*EXERCISE PROMPT*: Everything from the line containing "V2: 2.5V (plus" through the end of the entries below must be set down exactly, and nothing else.
Content starts
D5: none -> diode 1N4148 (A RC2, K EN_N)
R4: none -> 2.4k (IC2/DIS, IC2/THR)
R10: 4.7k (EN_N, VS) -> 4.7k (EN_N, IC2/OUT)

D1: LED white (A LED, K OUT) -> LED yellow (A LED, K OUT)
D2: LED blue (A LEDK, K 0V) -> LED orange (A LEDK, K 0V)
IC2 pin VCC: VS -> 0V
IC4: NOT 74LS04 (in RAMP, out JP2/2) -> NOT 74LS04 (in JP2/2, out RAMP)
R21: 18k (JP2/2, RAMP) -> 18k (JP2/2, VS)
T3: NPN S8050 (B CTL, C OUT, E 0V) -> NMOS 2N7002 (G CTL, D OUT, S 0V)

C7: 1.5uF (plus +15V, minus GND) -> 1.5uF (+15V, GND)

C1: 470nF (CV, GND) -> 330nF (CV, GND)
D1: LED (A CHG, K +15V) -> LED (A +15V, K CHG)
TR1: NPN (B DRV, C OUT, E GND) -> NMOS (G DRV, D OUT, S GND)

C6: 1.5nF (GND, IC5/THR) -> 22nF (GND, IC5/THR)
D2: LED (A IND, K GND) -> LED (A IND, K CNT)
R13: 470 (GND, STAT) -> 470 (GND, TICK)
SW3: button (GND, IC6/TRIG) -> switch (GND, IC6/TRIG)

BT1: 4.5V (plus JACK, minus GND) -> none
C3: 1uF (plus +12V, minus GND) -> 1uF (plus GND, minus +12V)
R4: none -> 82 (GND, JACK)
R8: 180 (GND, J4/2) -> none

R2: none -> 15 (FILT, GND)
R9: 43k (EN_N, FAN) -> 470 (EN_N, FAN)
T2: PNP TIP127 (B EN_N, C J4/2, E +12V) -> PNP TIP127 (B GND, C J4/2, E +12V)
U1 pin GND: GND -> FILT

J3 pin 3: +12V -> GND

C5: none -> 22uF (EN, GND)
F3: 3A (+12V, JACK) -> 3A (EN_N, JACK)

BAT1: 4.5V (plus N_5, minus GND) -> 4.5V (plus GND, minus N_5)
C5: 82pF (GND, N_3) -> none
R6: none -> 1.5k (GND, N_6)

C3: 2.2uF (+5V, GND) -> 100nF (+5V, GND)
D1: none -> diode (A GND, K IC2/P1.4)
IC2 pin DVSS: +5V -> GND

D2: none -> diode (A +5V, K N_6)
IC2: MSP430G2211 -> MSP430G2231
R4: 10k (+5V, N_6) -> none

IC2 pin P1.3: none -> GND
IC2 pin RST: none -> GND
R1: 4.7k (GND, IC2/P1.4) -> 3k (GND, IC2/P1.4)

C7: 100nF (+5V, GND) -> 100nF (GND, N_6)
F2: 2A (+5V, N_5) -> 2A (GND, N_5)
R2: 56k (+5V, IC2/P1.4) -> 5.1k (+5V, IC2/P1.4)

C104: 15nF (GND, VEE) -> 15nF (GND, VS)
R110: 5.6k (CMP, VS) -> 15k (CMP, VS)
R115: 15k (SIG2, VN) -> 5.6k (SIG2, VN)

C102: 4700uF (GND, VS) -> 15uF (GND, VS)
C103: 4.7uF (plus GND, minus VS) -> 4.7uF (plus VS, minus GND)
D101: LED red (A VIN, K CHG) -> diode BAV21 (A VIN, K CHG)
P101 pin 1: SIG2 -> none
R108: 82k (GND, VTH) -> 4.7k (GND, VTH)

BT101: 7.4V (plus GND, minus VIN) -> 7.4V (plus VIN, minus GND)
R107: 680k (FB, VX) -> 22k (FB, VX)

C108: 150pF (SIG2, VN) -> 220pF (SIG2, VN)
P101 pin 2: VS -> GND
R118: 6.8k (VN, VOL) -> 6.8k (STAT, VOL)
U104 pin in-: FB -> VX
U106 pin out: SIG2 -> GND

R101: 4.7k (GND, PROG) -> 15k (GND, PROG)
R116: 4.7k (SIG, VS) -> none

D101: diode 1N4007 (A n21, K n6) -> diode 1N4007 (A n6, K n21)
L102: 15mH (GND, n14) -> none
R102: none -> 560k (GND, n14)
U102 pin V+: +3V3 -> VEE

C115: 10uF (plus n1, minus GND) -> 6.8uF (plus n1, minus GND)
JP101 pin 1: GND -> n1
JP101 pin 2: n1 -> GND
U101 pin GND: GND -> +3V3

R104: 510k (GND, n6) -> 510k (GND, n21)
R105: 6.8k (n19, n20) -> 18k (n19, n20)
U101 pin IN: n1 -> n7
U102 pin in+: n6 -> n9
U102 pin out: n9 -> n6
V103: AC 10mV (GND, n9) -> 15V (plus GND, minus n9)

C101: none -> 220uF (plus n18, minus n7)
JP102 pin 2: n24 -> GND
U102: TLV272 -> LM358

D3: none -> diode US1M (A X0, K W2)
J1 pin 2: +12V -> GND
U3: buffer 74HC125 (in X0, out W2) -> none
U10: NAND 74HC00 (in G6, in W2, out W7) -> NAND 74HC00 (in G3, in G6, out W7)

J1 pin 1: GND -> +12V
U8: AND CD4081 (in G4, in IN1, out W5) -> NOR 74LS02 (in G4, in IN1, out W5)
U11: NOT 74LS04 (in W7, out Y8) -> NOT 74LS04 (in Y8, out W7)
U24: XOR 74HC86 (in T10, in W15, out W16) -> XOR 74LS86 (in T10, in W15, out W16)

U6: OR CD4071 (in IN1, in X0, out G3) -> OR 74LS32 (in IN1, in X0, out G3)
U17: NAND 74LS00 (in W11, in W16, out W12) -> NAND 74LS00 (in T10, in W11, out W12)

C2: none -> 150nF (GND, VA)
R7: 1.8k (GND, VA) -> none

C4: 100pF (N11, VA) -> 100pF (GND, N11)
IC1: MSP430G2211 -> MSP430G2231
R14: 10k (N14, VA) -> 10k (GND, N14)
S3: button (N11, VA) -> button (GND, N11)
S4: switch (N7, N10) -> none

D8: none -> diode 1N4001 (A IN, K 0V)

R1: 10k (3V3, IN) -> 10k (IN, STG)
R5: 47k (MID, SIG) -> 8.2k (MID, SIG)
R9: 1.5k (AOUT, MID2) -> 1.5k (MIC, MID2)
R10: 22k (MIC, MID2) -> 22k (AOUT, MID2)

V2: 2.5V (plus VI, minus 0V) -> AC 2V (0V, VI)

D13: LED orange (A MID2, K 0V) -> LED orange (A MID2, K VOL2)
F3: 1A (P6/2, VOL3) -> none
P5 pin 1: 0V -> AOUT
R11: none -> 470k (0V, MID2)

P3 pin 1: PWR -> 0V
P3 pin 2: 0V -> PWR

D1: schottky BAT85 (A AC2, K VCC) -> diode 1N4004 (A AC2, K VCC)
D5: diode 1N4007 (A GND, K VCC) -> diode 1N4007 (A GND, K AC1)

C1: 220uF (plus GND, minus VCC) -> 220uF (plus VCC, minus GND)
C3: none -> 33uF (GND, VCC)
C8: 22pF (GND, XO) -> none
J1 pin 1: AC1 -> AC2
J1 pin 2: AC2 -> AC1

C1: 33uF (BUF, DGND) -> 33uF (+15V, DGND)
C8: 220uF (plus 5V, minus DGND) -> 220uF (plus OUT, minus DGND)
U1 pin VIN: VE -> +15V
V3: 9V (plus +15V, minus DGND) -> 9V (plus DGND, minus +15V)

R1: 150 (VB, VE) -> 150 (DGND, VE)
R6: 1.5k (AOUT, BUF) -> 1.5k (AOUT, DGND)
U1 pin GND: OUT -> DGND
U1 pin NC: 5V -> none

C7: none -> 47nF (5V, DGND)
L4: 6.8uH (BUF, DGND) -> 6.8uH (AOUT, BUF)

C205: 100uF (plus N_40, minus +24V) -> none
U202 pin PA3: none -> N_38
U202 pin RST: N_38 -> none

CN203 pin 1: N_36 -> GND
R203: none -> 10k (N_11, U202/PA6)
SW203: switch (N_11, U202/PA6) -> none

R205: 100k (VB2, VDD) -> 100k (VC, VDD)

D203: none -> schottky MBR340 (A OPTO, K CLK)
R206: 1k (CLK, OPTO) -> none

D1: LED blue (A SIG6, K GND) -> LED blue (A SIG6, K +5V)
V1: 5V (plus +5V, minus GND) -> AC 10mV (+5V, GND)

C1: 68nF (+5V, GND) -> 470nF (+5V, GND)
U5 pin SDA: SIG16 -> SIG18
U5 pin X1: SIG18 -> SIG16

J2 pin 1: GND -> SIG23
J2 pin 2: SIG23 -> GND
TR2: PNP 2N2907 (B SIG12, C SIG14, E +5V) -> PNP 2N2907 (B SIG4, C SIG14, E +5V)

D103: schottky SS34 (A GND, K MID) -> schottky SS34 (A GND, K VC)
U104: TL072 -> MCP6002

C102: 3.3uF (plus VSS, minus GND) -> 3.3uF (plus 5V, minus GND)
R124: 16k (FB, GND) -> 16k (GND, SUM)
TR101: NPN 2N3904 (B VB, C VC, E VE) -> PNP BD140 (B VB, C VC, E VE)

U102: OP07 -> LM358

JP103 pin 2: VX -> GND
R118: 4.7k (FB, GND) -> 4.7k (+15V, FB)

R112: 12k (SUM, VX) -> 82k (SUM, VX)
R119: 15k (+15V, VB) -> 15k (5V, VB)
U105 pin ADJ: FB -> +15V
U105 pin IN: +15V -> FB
Content ends
*WRITTEN SOLUTION*:
V2: 2.5V (plus VI, minus 0V) -> AC 2V (0V, VI)

D13: LED orange (A MID2, K 0V) -> LED orange (A MID2, K VOL2)
F3: 1A (P6/2, VOL3) -> none
P5 pin 1: 0V -> AOUT
R11: none -> 470k (0V, MID2)

P3 pin 1: PWR -> 0V
P3 pin 2: 0V -> PWR

D1: schottky BAT85 (A AC2, K VCC) -> diode 1N4004 (A AC2, K VCC)
D5: diode 1N4007 (A GND, K VCC) -> diode 1N4007 (A GND, K AC1)

C1: 220uF (plus GND, minus VCC) -> 220uF (plus VCC, minus GND)
C3: none -> 33uF (GND, VCC)
C8: 22pF (GND, XO) -> none
J1 pin 1: AC1 -> AC2
J1 pin 2: AC2 -> AC1

C1: 33uF (BUF, DGND) -> 33uF (+15V, DGND)
C8: 220uF (plus 5V, minus DGND) -> 220uF (plus OUT, minus DGND)
U1 pin VIN: VE -> +15V
V3: 9V (plus +15V, minus DGND) -> 9V (plus DGND, minus +15V)

R1: 150 (VB, VE) -> 150 (DGND, VE)
R6: 1.5k (AOUT, BUF) -> 1.5k (AOUT, DGND)
U1 pin GND: OUT -> DGND
U1 pin NC: 5V -> none

C7: none -> 47nF (5V, DGND)
L4: 6.8uH (BUF, DGND) -> 6.8uH (AOUT, BUF)

C205: 100uF (plus N_40, minus +24V) -> none
U202 pin PA3: none -> N_38
U202 pin RST: N_38 -> none

CN203 pin 1: N_36 -> GND
R203: none -> 10k (N_11, U202/PA6)
SW203: switch (N_11, U202/PA6) -> none

R205: 100k (VB2, VDD) -> 100k (VC, VDD)

D203: none -> schottky MBR340 (A OPTO, K CLK)
R206: 1k (CLK, OPTO) -> none

D1: LED blue (A SIG6, K GND) -> LED blue (A SIG6, K +5V)
V1: 5V (plus +5V, minus GND) -> AC 10mV (+5V, GND)

C1: 68nF (+5V, GND) -> 470nF (+5V, GND)
U5 pin SDA: SIG16 -> SIG18
U5 pin X1: SIG18 -> SIG16

J2 pin 1: GND -> SIG23
J2 pin 2: SIG23 -> GND
TR2: PNP 2N2907 (B SIG12, C SIG14, E +5V) -> PNP 2N2907 (B SIG4, C SIG14, E +5V)

D103: schottky SS34 (A GND, K MID) -> schottky SS34 (A GND, K VC)
U104: TL072 -> MCP6002

C102: 3.3uF (plus VSS, minus GND) -> 3.3uF (plus 5V, minus GND)
R124: 16k (FB, GND) -> 16k (GND, SUM)
TR101: NPN 2N3904 (B VB, C VC, E VE) -> PNP BD140 (B VB, C VC, E VE)

U102: OP07 -> LM358

JP103 pin 2: VX -> GND
R118: 4.7k (FB, GND) -> 4.7k (+15V, FB)

R112: 12k (SUM, VX) -> 82k (SUM, VX)
R119: 15k (+15V, VB) -> 15k (5V, VB)
U105 pin ADJ: FB -> +15V
U105 pin IN: +15V -> FB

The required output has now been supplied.